- AVAILABLE DATA:
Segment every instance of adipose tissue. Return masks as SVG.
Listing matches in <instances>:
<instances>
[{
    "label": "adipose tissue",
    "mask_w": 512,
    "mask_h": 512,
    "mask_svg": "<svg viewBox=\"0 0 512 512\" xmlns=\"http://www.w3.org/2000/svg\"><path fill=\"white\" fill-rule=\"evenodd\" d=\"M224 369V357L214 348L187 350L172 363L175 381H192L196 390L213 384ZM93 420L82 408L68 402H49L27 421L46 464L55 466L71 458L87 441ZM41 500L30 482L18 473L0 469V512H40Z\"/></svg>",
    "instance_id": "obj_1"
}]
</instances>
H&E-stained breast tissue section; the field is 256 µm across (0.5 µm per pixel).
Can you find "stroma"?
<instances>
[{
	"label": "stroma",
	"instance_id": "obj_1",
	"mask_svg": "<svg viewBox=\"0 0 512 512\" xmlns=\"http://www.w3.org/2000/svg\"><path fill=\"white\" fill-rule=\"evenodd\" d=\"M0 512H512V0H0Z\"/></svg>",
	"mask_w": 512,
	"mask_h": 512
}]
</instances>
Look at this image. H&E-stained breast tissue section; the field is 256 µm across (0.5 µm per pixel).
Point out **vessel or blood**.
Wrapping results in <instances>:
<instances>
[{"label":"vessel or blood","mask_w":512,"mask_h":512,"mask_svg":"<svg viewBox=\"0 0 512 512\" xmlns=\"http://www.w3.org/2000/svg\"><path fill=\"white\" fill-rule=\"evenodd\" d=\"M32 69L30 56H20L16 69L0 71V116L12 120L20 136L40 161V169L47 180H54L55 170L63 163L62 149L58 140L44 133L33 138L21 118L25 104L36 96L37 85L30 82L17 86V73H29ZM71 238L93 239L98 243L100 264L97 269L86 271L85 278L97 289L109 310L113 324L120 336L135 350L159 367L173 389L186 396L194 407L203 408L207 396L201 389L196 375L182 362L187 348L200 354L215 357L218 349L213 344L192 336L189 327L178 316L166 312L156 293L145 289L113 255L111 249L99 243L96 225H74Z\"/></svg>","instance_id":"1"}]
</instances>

- TASK INSTRUCTIONS:
Reproduce nothing but the lines from the line containing "Look at this" to the last line of the data, each exactly as written.

- THE RESPONSE:
Look at this image. H&E-stained breast tissue section; the field is 256 µm across (0.5 µm per pixel).
Point out **vessel or blood**.
Wrapping results in <instances>:
<instances>
[{"label":"vessel or blood","mask_w":512,"mask_h":512,"mask_svg":"<svg viewBox=\"0 0 512 512\" xmlns=\"http://www.w3.org/2000/svg\"><path fill=\"white\" fill-rule=\"evenodd\" d=\"M32 69L30 56H20L16 69L0 71V116L12 120L20 136L40 161V169L47 180H54L55 170L63 163L62 149L58 140L44 133L33 138L21 118L25 104L36 96L37 85L30 82L17 86V73H29ZM71 238L93 239L98 243L100 264L97 269L86 271L85 278L97 289L109 310L113 324L120 336L135 350L159 367L173 389L186 396L194 407L203 408L207 396L201 389L196 375L182 362L187 348L200 354L215 357L218 349L213 344L192 336L189 327L178 316L166 312L156 293L145 289L113 255L111 249L99 243L96 225H74Z\"/></svg>","instance_id":"1"}]
</instances>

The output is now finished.